What needs to be done
Count the lines of the data that have the word "purple", then report the number without anything else.

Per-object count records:
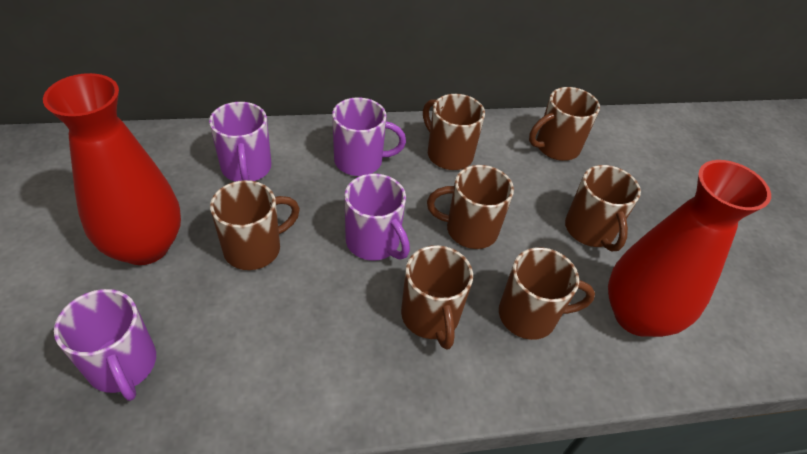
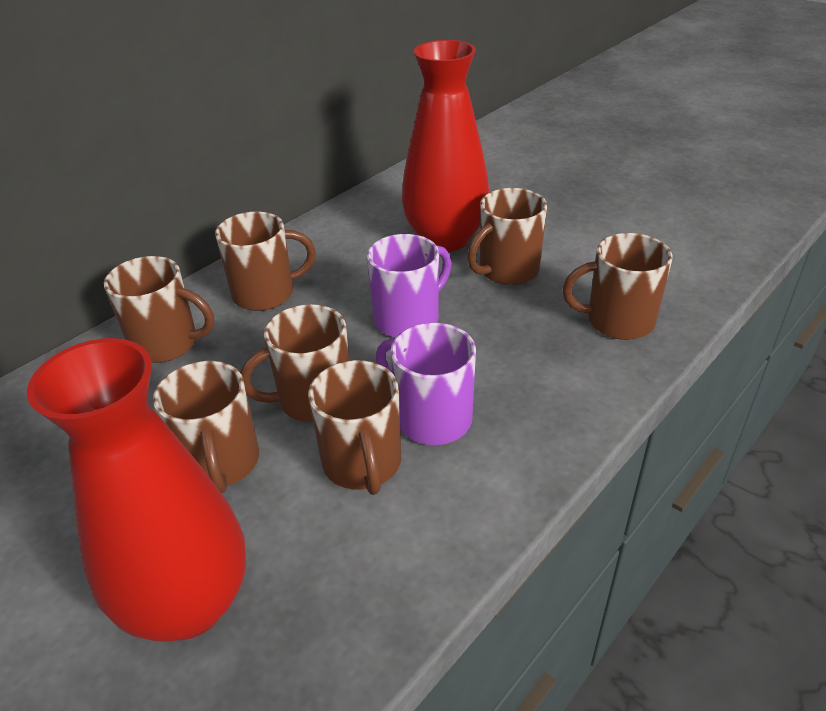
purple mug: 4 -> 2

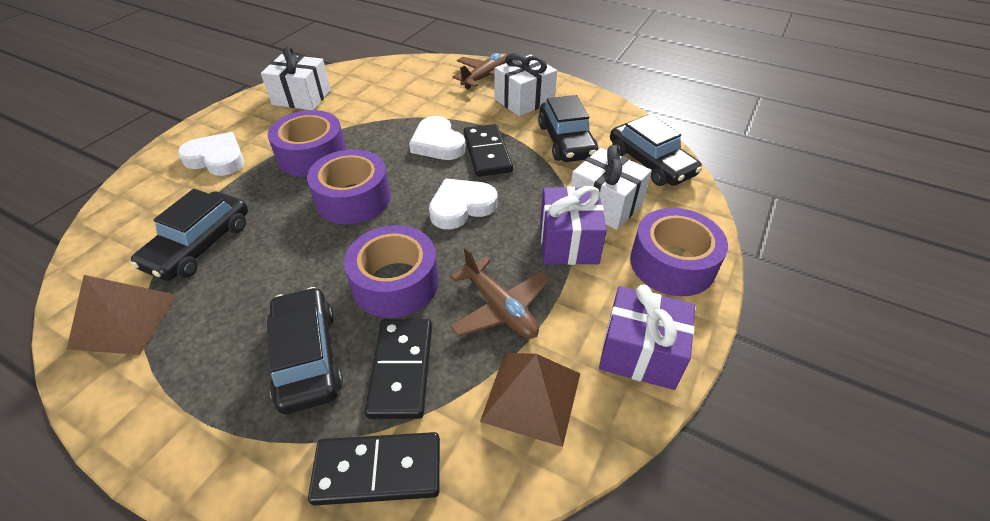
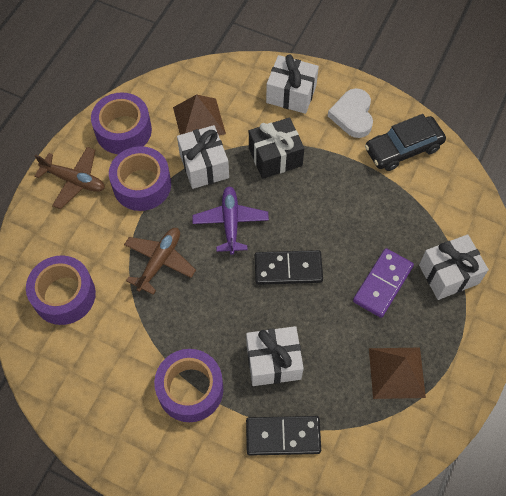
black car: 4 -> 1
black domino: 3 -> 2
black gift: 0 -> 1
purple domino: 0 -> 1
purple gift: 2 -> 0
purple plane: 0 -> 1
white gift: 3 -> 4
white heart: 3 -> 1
...
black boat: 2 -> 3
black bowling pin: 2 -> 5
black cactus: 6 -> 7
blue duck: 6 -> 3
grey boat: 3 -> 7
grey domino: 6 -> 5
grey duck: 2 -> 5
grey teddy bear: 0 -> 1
---
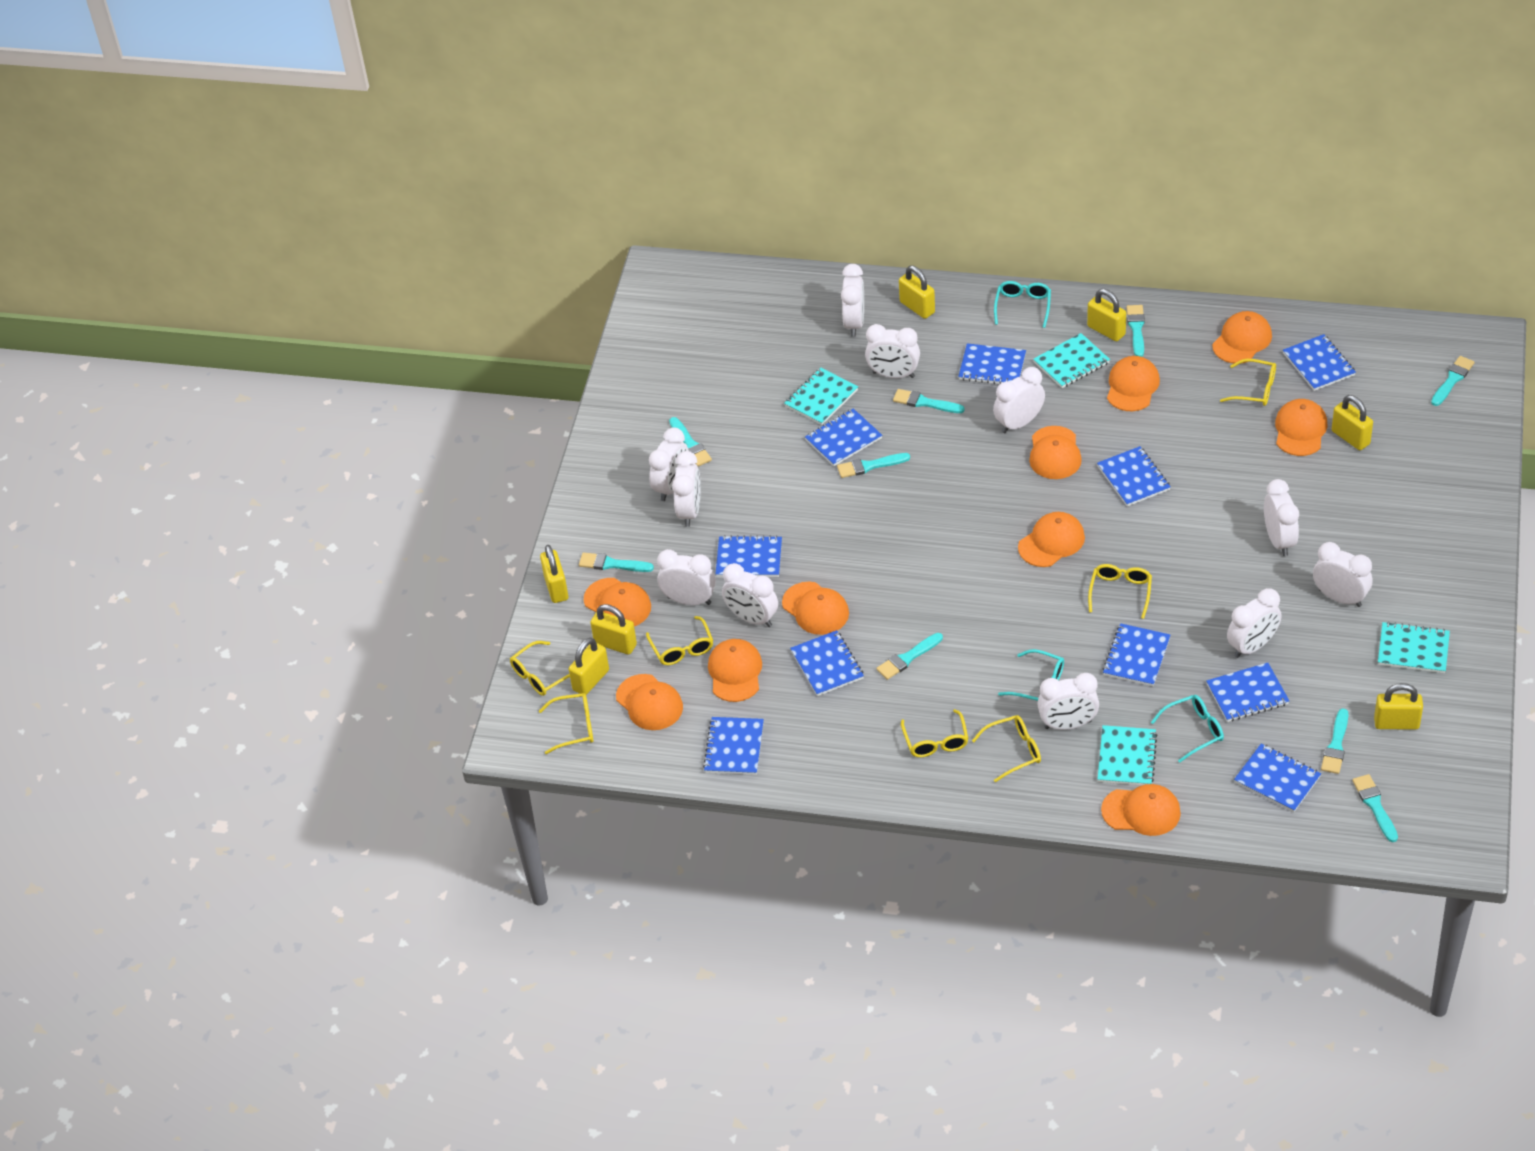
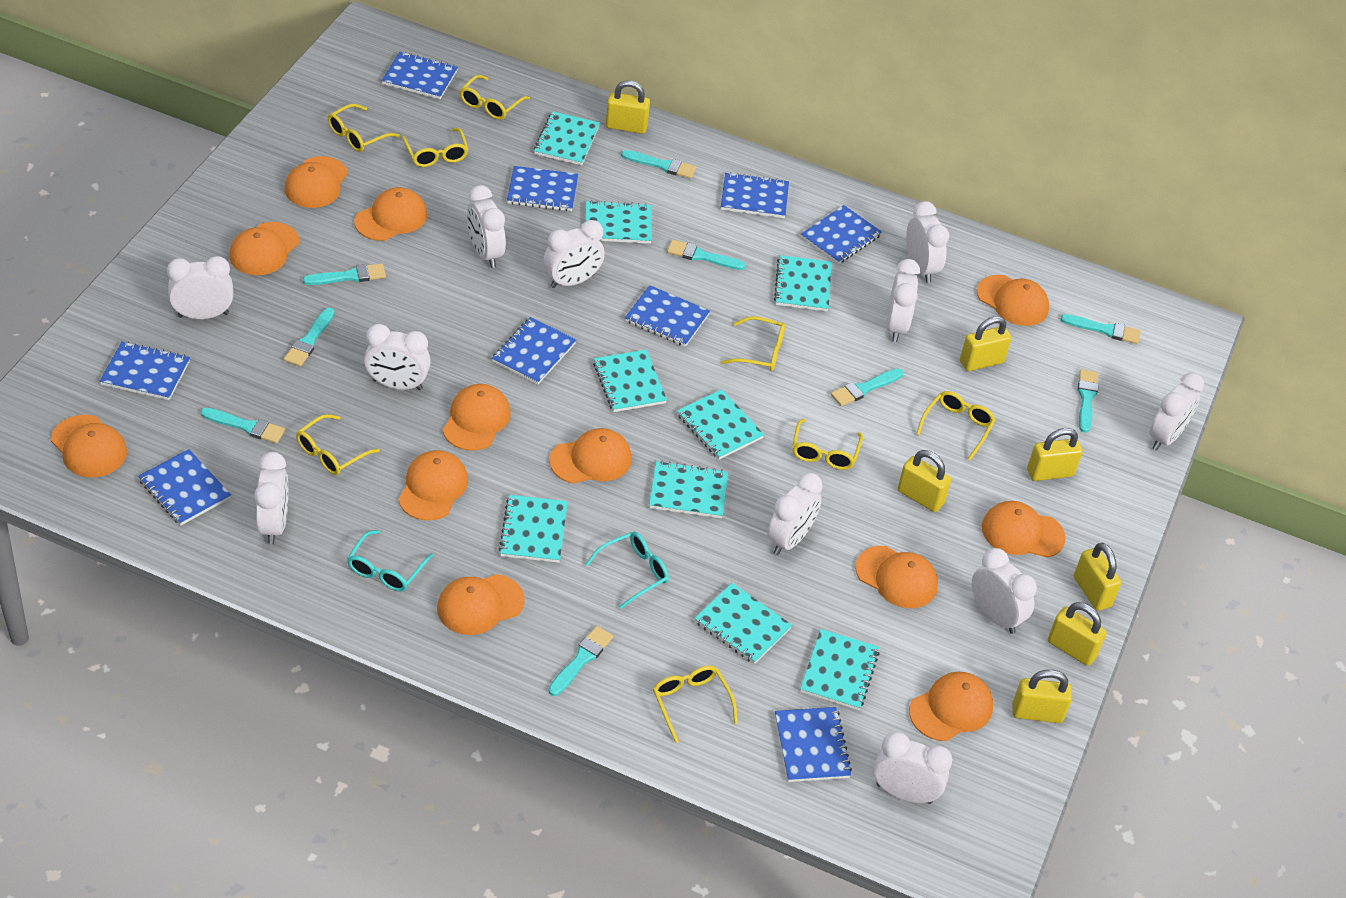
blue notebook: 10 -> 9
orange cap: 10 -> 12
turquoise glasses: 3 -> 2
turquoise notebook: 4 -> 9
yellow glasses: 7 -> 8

Solution for this task
4